=== EXERCISE OBJECTIVE ===
Which lines of the records below contain the word "turquoise"? Copy each of them out.

[Object state comparisons]
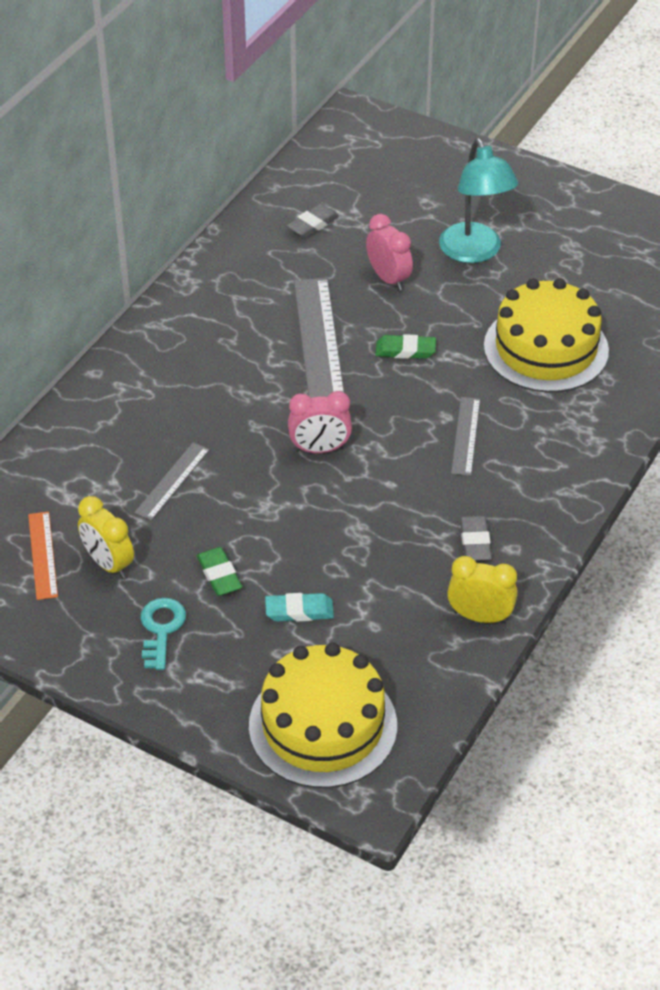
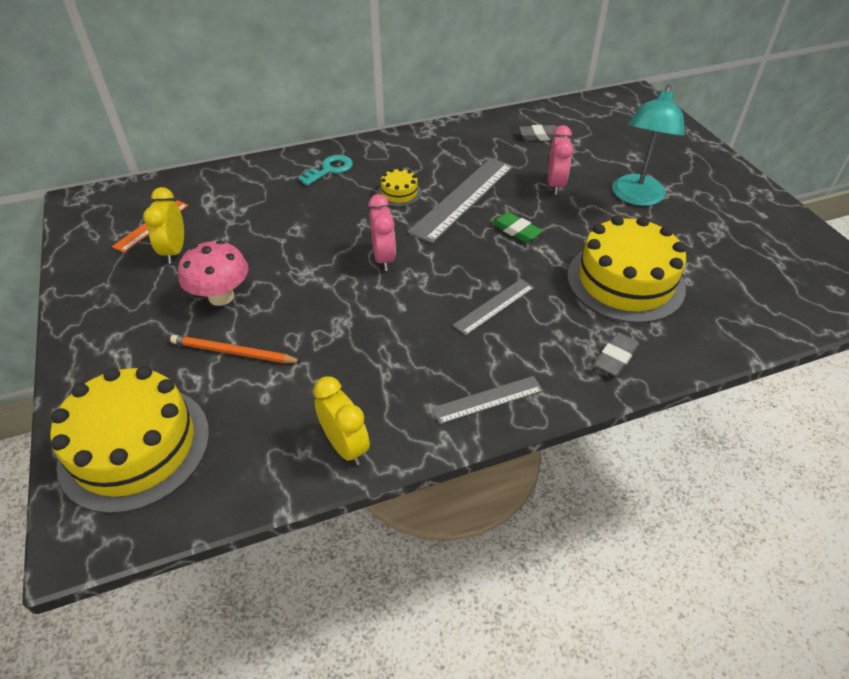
camera: 40 degrees right, 0 degrees up
grey ruler [134,442,210,521] -> grey ruler moved to [432,376,543,424]
turquoise key [141,598,186,670] -> turquoise key moved to [299,155,353,186]
green eraser [197,547,242,596] -> pink mushroom [178,241,249,306]
turquoise eraser [265,593,334,622] -> orange pencil [170,335,303,363]
pink clock [288,391,352,453] -> pink clock turned 135 degrees counterclockwise [368,194,396,271]
grey eraser [460,516,492,561] -> grey eraser moved to [594,332,639,376]
none -> yellow cake [377,168,422,207]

=== WRITTEN ANSWER ===
turquoise key [141,598,186,670] -> turquoise key moved to [299,155,353,186]
turquoise eraser [265,593,334,622] -> orange pencil [170,335,303,363]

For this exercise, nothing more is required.